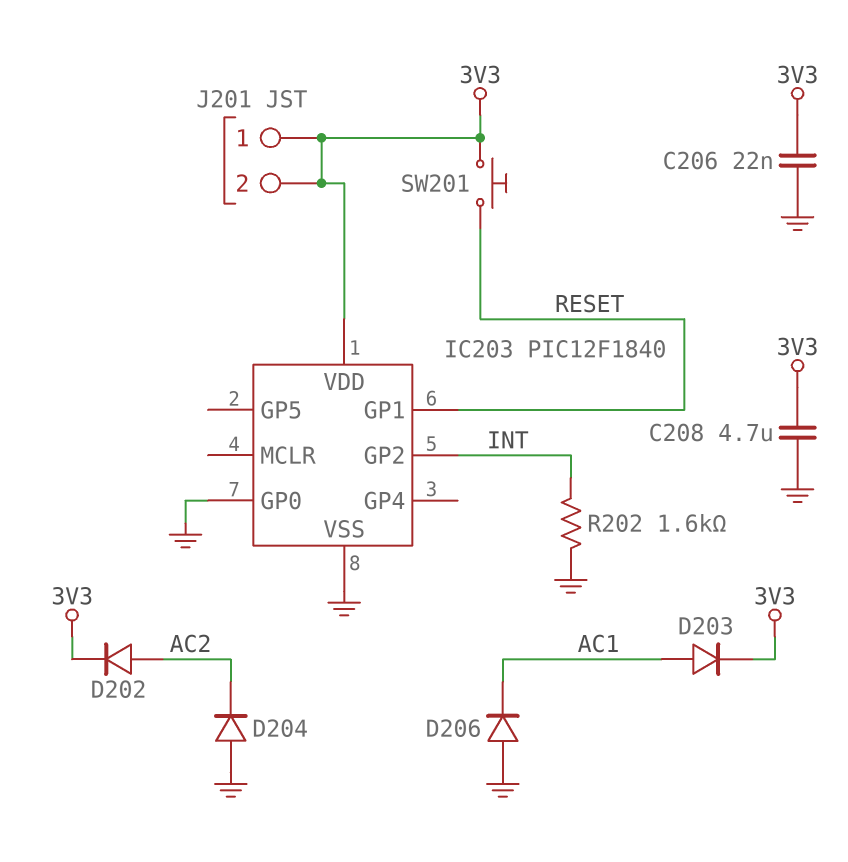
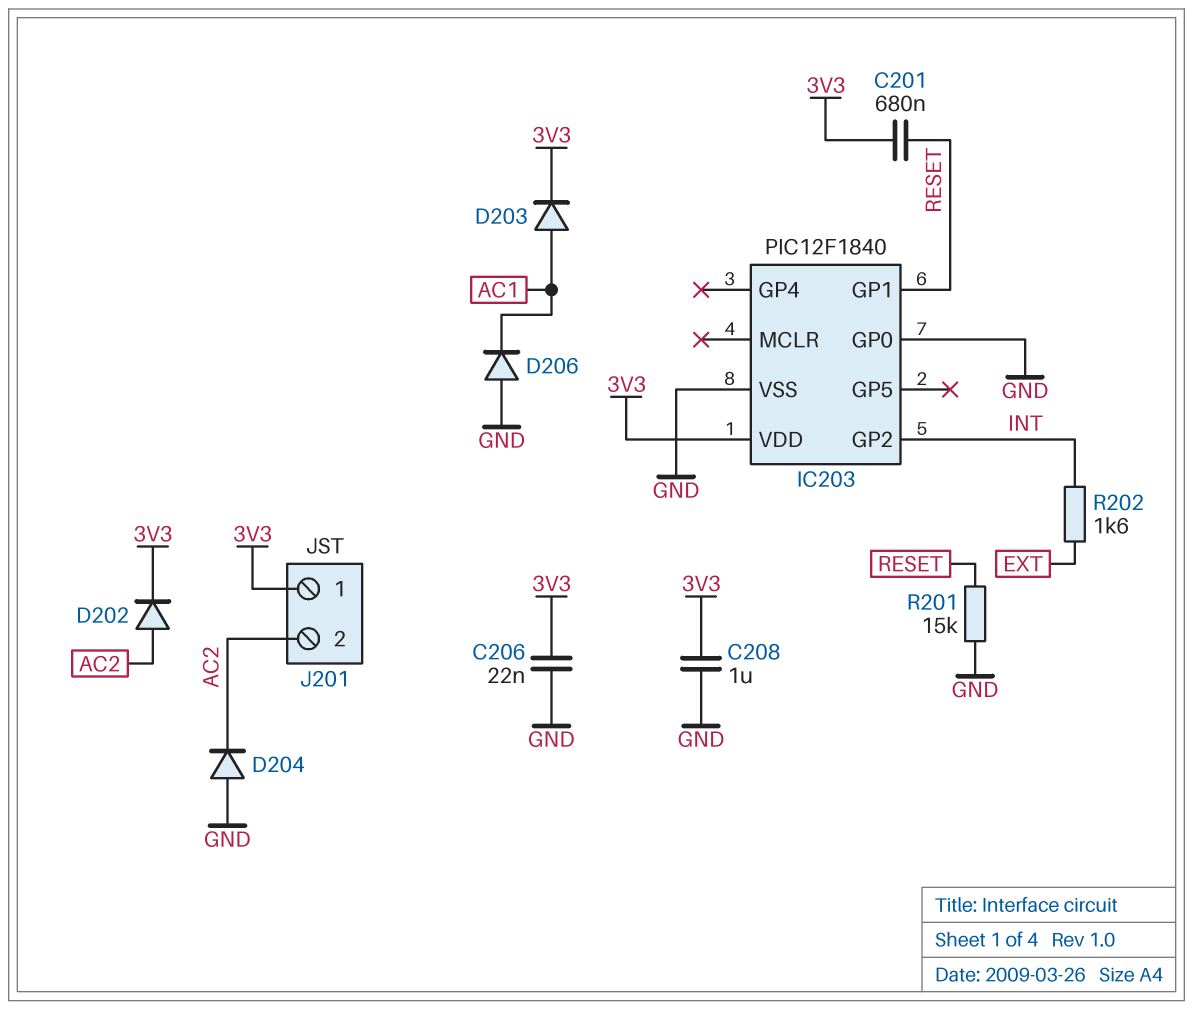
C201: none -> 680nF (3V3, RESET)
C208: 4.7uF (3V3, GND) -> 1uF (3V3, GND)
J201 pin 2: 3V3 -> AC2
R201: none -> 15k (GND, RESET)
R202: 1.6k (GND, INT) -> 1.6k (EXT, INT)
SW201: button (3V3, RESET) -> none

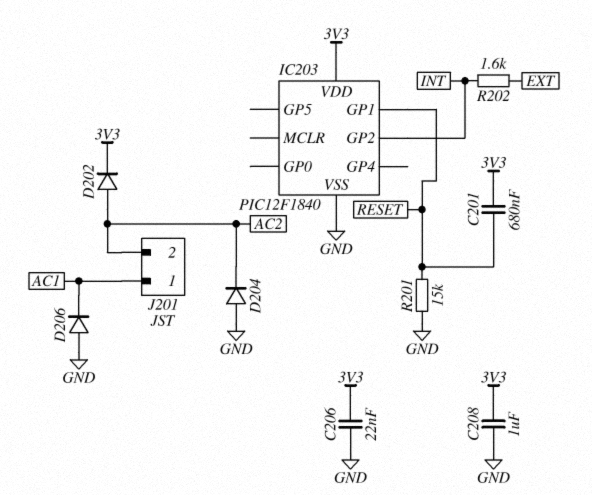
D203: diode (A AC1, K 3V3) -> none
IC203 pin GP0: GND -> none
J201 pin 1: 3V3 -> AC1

────

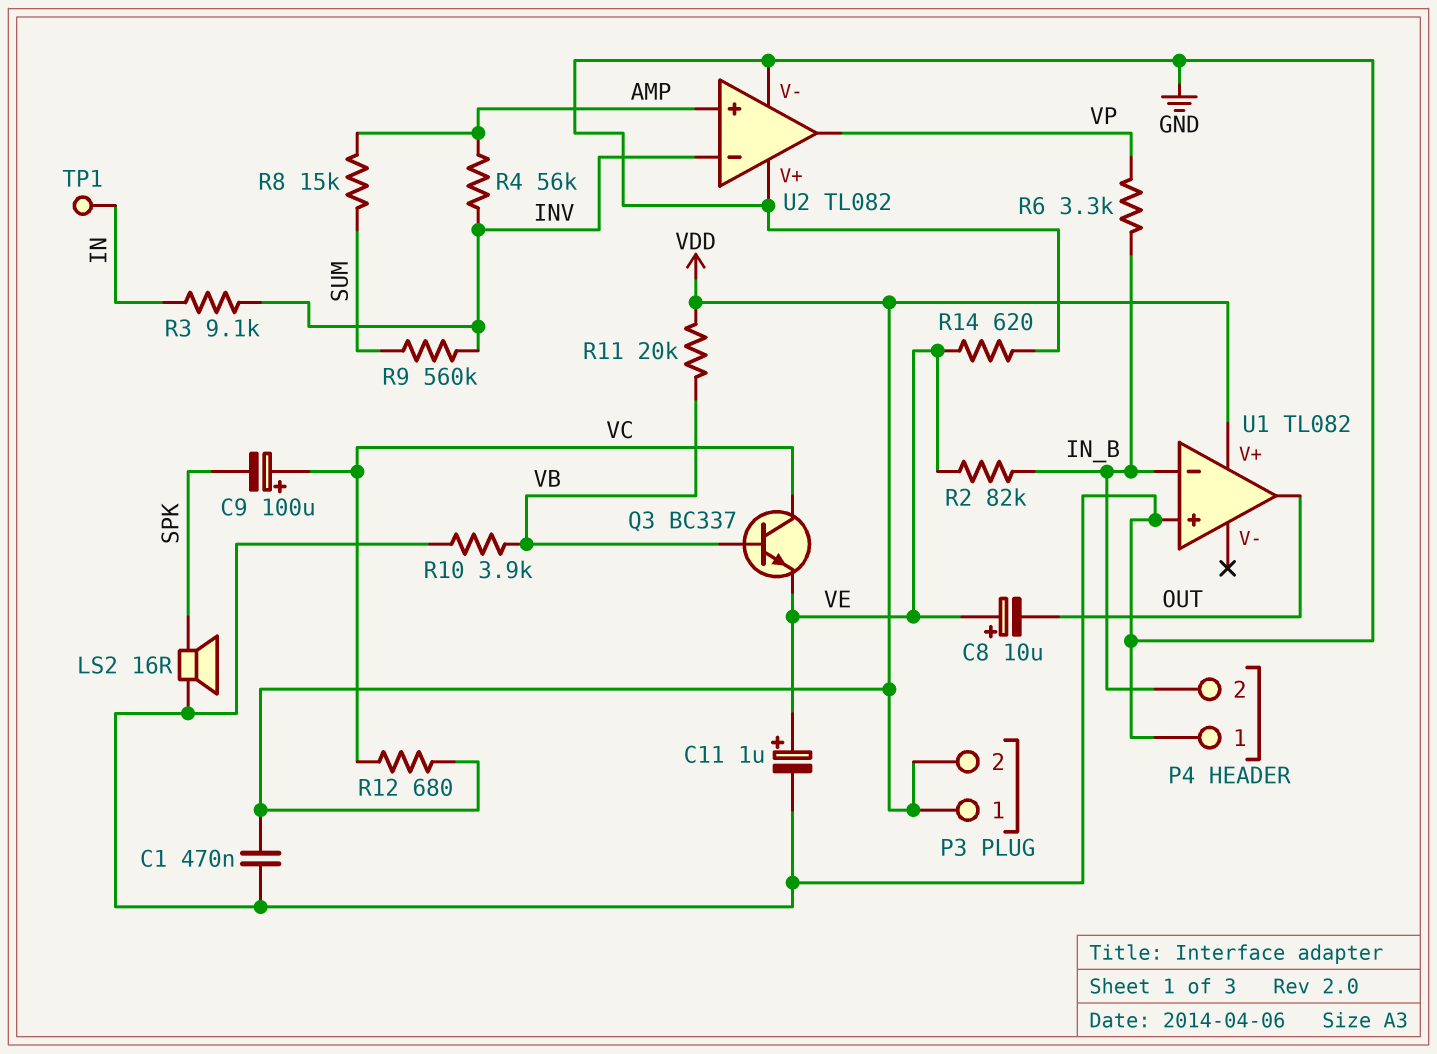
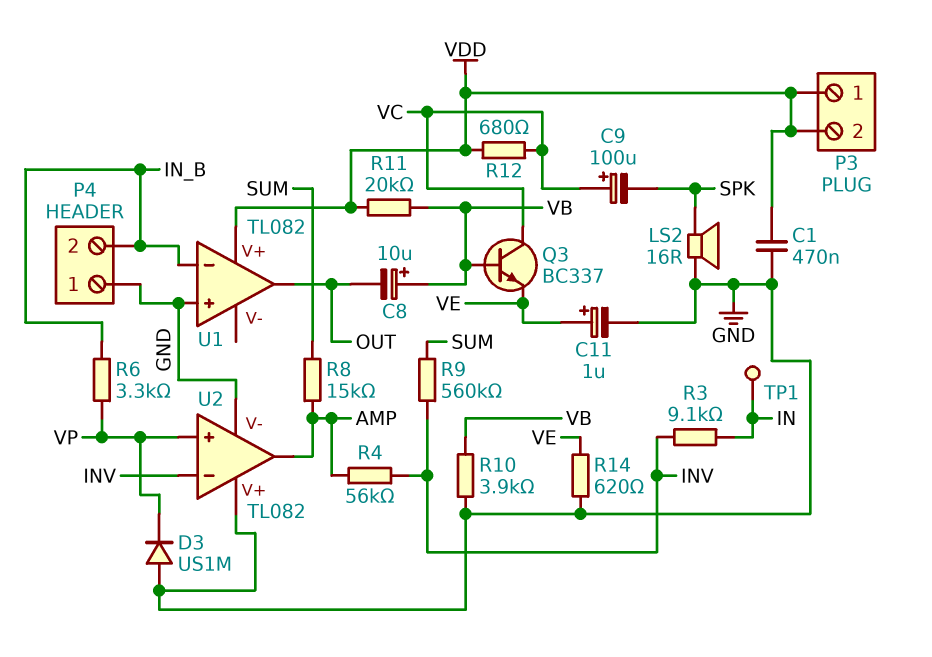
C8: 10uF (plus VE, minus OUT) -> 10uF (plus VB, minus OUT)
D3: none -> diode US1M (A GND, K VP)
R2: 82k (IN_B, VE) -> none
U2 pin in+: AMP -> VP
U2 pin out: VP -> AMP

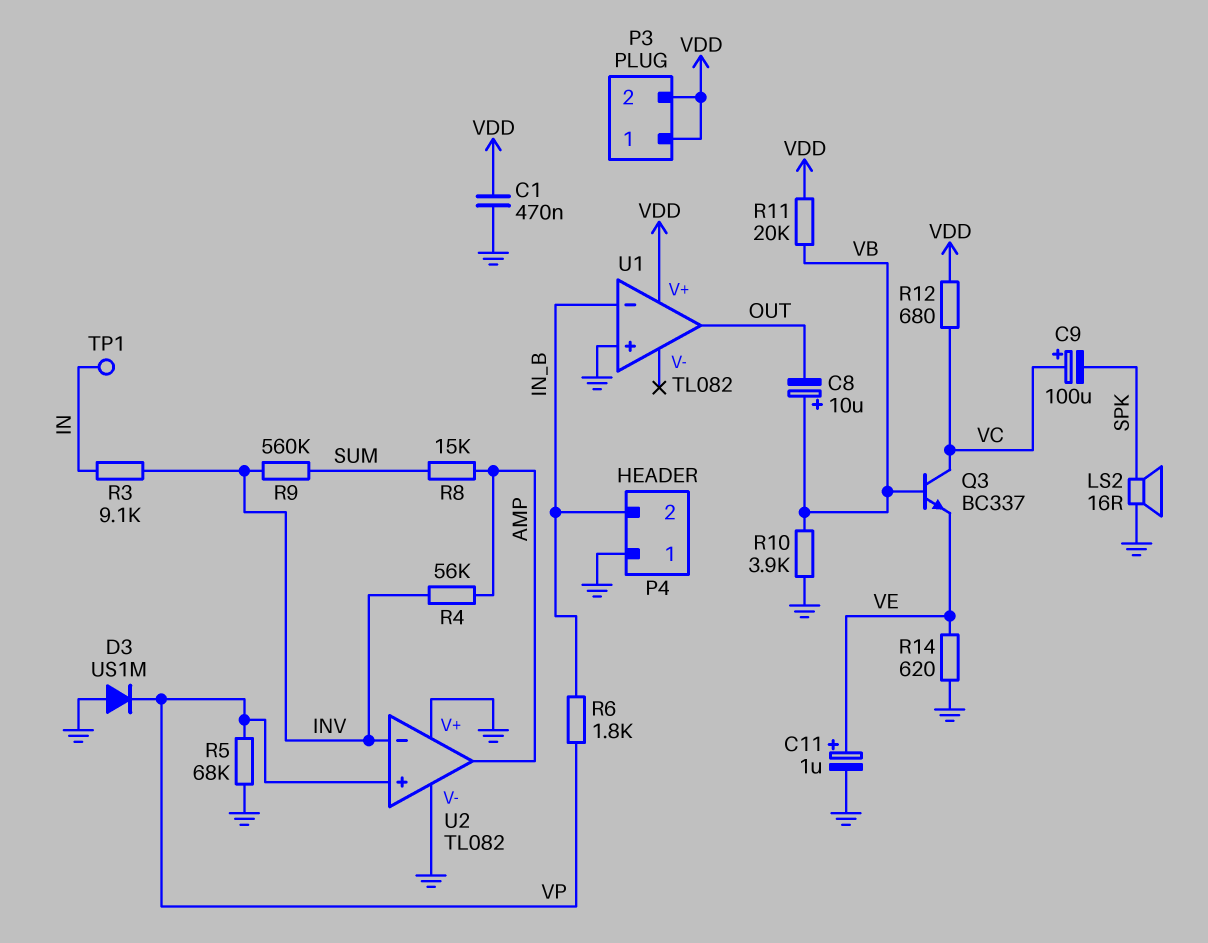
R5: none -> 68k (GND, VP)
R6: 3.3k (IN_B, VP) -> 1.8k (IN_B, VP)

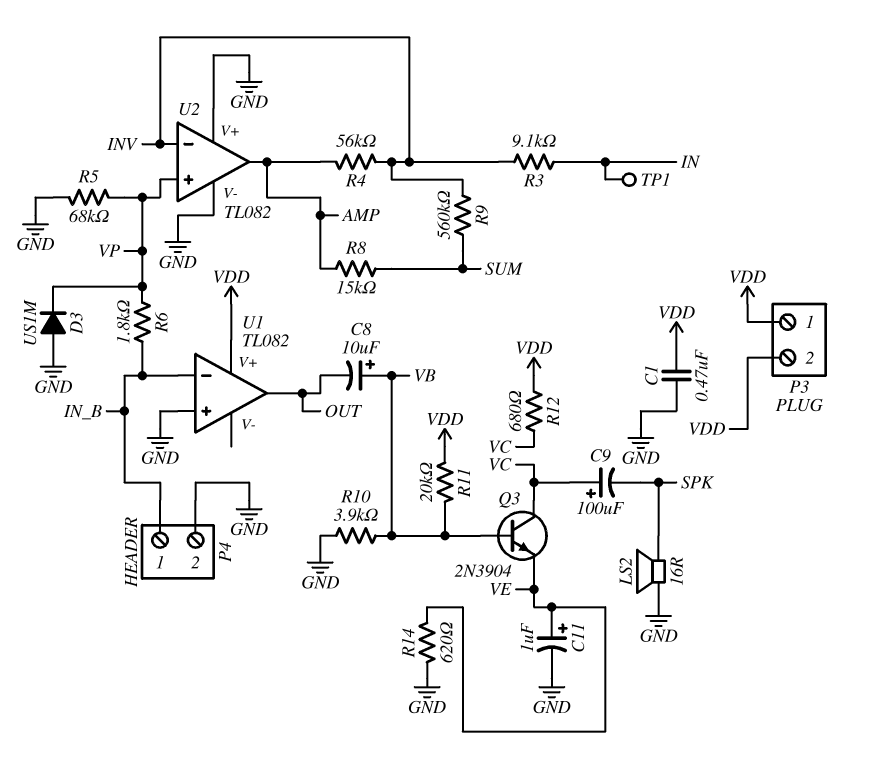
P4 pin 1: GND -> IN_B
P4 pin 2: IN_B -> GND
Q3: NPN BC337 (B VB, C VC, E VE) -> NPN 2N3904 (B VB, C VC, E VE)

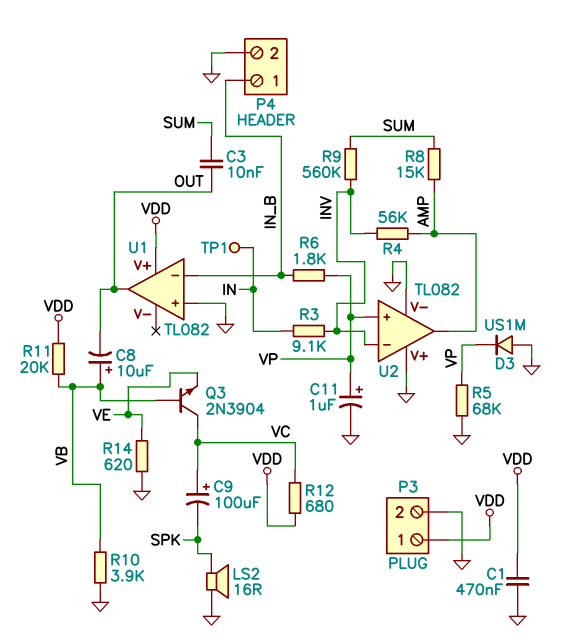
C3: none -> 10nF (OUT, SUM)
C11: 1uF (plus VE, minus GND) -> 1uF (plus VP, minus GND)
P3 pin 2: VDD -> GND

────

Copy the lines above exactly, starting with the line that contains "P4 pin 1: GND -> IN_B" and ending with the line that contains "P3 pin 2: VDD -> GND", and leave out any pictures.

P4 pin 1: GND -> IN_B
P4 pin 2: IN_B -> GND
Q3: NPN BC337 (B VB, C VC, E VE) -> NPN 2N3904 (B VB, C VC, E VE)

C3: none -> 10nF (OUT, SUM)
C11: 1uF (plus VE, minus GND) -> 1uF (plus VP, minus GND)
P3 pin 2: VDD -> GND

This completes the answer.